(Dataset records)
________________

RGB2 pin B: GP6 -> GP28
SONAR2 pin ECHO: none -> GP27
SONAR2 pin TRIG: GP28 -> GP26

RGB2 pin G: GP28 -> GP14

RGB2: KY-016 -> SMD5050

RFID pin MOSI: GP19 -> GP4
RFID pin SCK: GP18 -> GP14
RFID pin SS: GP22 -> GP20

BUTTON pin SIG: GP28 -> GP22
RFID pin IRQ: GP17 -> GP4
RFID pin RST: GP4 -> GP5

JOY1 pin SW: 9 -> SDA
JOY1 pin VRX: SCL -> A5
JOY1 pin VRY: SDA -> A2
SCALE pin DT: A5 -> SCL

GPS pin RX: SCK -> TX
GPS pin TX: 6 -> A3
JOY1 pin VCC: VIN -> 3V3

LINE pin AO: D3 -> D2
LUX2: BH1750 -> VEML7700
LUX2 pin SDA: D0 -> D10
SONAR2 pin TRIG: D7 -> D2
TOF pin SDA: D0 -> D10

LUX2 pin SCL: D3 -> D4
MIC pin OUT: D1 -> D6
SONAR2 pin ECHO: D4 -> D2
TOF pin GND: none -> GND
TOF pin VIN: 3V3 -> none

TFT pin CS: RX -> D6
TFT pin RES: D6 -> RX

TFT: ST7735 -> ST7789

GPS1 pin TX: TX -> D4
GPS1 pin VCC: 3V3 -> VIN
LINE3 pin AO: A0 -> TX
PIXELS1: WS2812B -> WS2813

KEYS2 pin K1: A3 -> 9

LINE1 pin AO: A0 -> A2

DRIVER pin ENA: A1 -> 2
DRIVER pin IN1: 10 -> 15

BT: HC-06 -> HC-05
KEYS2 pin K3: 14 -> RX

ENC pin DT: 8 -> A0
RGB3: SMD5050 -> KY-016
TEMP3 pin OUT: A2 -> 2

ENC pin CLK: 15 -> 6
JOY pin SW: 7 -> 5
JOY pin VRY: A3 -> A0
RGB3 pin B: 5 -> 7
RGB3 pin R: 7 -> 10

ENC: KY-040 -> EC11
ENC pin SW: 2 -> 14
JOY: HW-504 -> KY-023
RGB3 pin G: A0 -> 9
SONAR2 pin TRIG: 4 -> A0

________________

Transcribe each line above exactly; skip none.

RGB2 pin B: GP6 -> GP28
SONAR2 pin ECHO: none -> GP27
SONAR2 pin TRIG: GP28 -> GP26

RGB2 pin G: GP28 -> GP14

RGB2: KY-016 -> SMD5050

RFID pin MOSI: GP19 -> GP4
RFID pin SCK: GP18 -> GP14
RFID pin SS: GP22 -> GP20

BUTTON pin SIG: GP28 -> GP22
RFID pin IRQ: GP17 -> GP4
RFID pin RST: GP4 -> GP5

JOY1 pin SW: 9 -> SDA
JOY1 pin VRX: SCL -> A5
JOY1 pin VRY: SDA -> A2
SCALE pin DT: A5 -> SCL

GPS pin RX: SCK -> TX
GPS pin TX: 6 -> A3
JOY1 pin VCC: VIN -> 3V3

LINE pin AO: D3 -> D2
LUX2: BH1750 -> VEML7700
LUX2 pin SDA: D0 -> D10
SONAR2 pin TRIG: D7 -> D2
TOF pin SDA: D0 -> D10

LUX2 pin SCL: D3 -> D4
MIC pin OUT: D1 -> D6
SONAR2 pin ECHO: D4 -> D2
TOF pin GND: none -> GND
TOF pin VIN: 3V3 -> none

TFT pin CS: RX -> D6
TFT pin RES: D6 -> RX

TFT: ST7735 -> ST7789

GPS1 pin TX: TX -> D4
GPS1 pin VCC: 3V3 -> VIN
LINE3 pin AO: A0 -> TX
PIXELS1: WS2812B -> WS2813

KEYS2 pin K1: A3 -> 9

LINE1 pin AO: A0 -> A2

DRIVER pin ENA: A1 -> 2
DRIVER pin IN1: 10 -> 15

BT: HC-06 -> HC-05
KEYS2 pin K3: 14 -> RX

ENC pin DT: 8 -> A0
RGB3: SMD5050 -> KY-016
TEMP3 pin OUT: A2 -> 2

ENC pin CLK: 15 -> 6
JOY pin SW: 7 -> 5
JOY pin VRY: A3 -> A0
RGB3 pin B: 5 -> 7
RGB3 pin R: 7 -> 10

ENC: KY-040 -> EC11
ENC pin SW: 2 -> 14
JOY: HW-504 -> KY-023
RGB3 pin G: A0 -> 9
SONAR2 pin TRIG: 4 -> A0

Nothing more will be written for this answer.